* _TASK ITEM_
Whenever "nevozok" occurs in a line of the material, list that line.

* _RECORDED DATA_

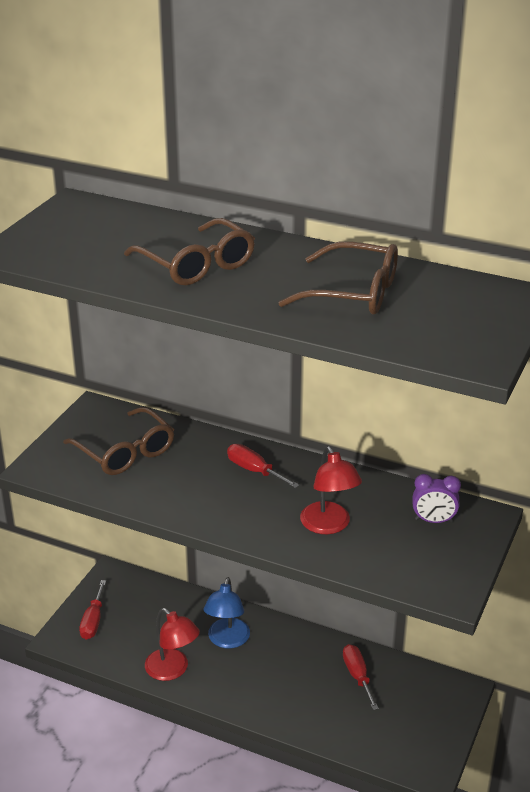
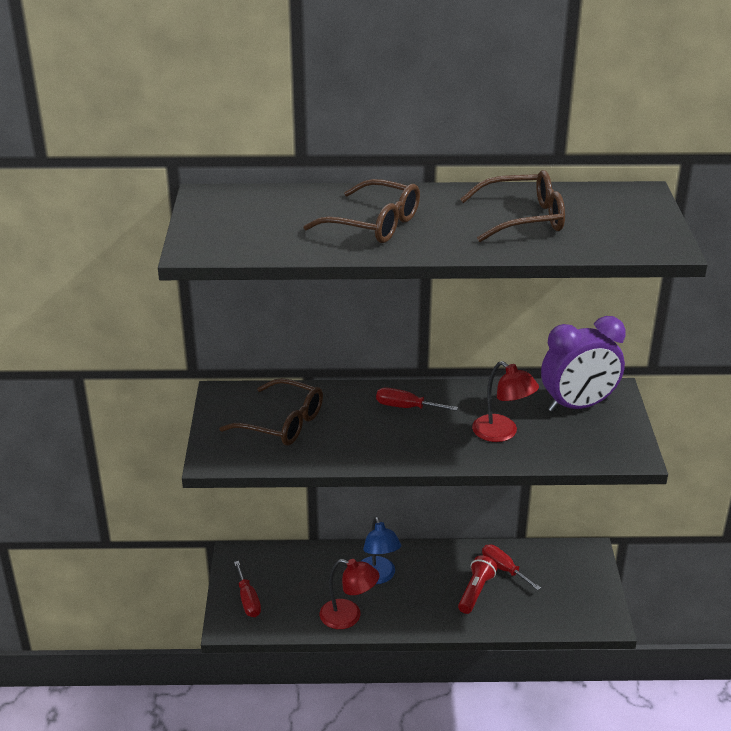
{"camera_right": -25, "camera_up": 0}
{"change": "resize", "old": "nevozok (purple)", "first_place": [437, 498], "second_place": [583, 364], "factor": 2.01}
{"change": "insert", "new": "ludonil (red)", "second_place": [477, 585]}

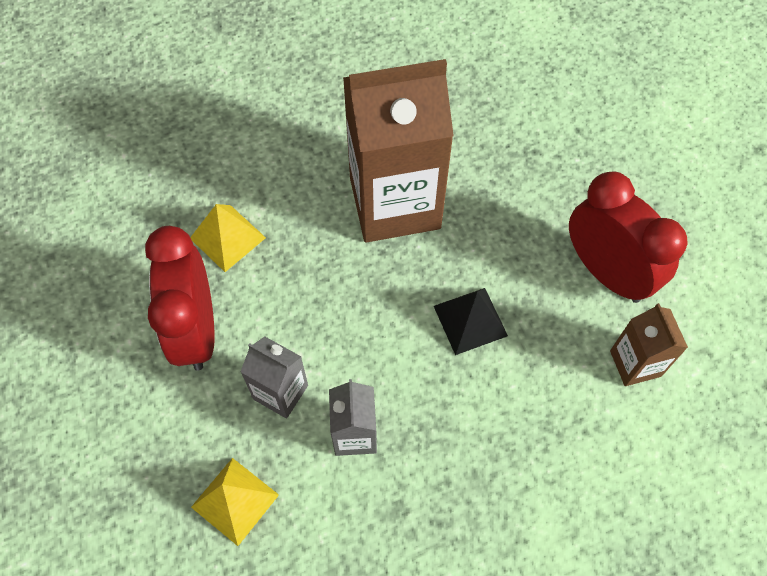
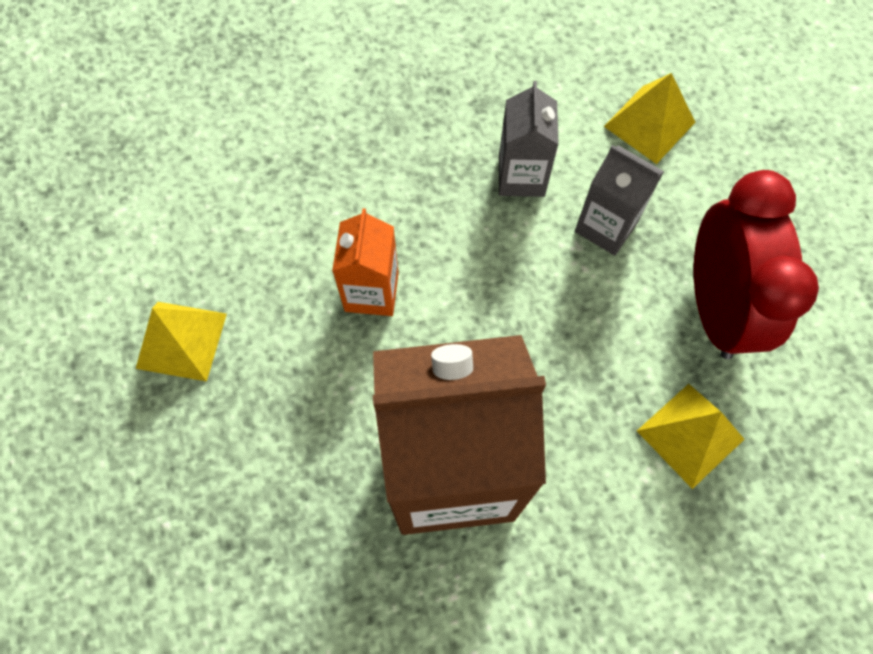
{"camera_right": -175, "camera_up": 5}
{"change": "replace", "old": "nevozok (red)", "new": "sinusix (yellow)", "first_place": [628, 237], "second_place": [181, 342]}
{"change": "replace", "old": "sinusix (black)", "new": "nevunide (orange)", "first_place": [471, 321], "second_place": [365, 262]}
{"change": "delete", "old": "nevunide (brown)", "first_place": [649, 344]}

* _SOLUTION_
{"change": "resize", "old": "nevozok (purple)", "first_place": [437, 498], "second_place": [583, 364], "factor": 2.01}
{"change": "replace", "old": "nevozok (red)", "new": "sinusix (yellow)", "first_place": [628, 237], "second_place": [181, 342]}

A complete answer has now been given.